Your goal: Transcribe every entry exactly, leaving out any pictures.
BEGIN Exercise inputs
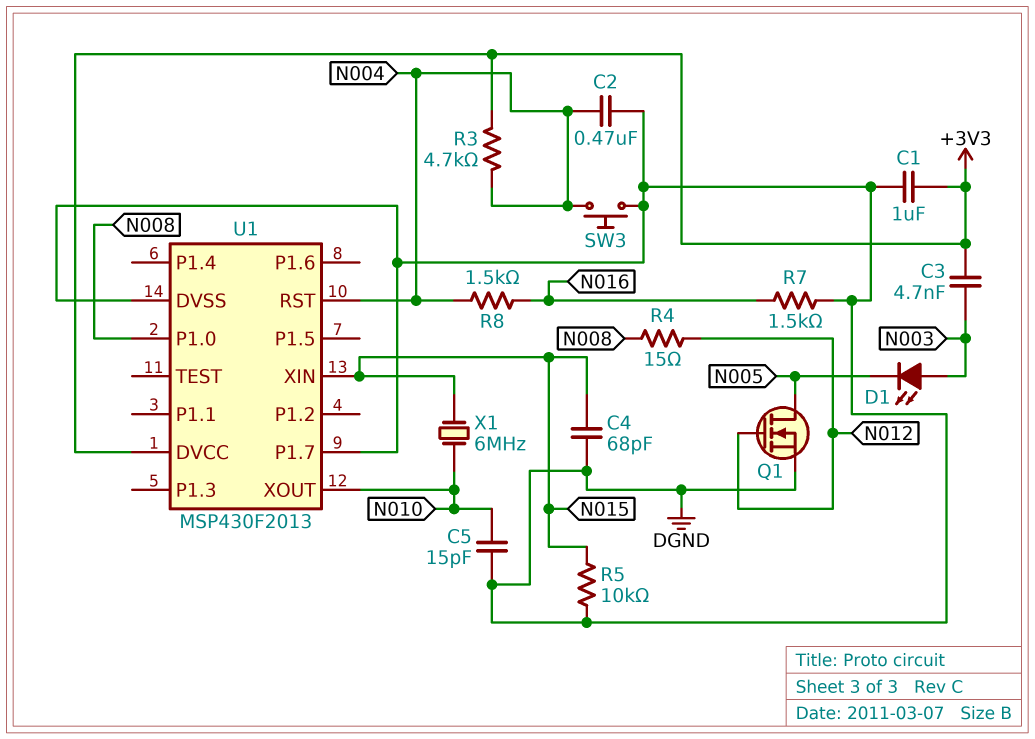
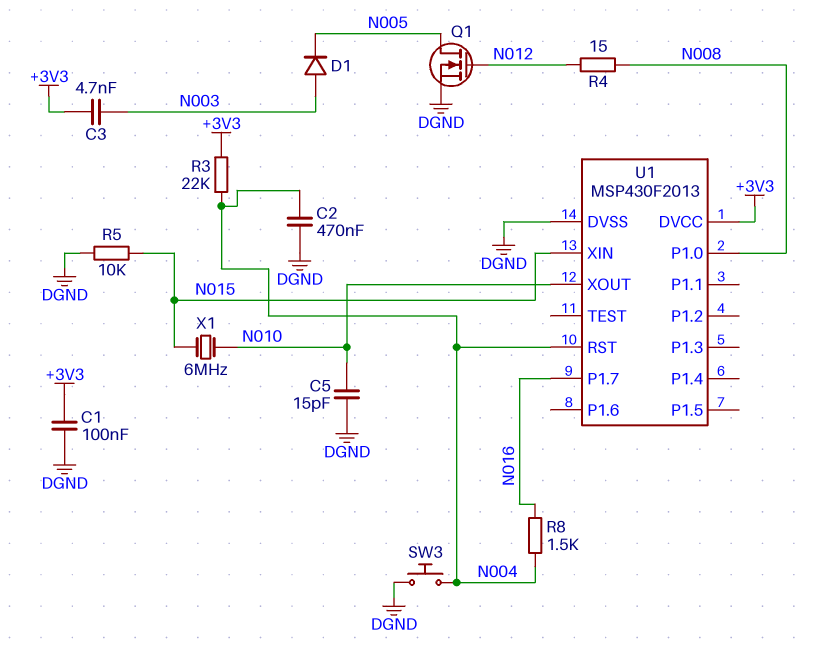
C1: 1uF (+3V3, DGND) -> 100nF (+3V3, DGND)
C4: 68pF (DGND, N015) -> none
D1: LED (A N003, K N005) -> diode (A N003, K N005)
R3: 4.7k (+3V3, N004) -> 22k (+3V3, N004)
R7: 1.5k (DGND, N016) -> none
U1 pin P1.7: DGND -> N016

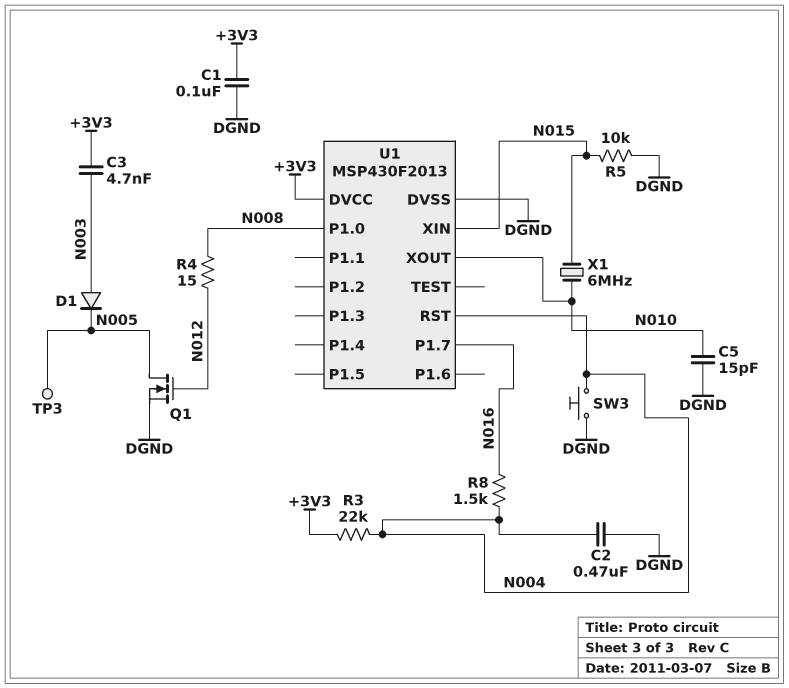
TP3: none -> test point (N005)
END Exercise inputs
Answer for this exercise:
C1: 1uF (+3V3, DGND) -> 100nF (+3V3, DGND)
C4: 68pF (DGND, N015) -> none
D1: LED (A N003, K N005) -> diode (A N003, K N005)
R3: 4.7k (+3V3, N004) -> 22k (+3V3, N004)
R7: 1.5k (DGND, N016) -> none
U1 pin P1.7: DGND -> N016

TP3: none -> test point (N005)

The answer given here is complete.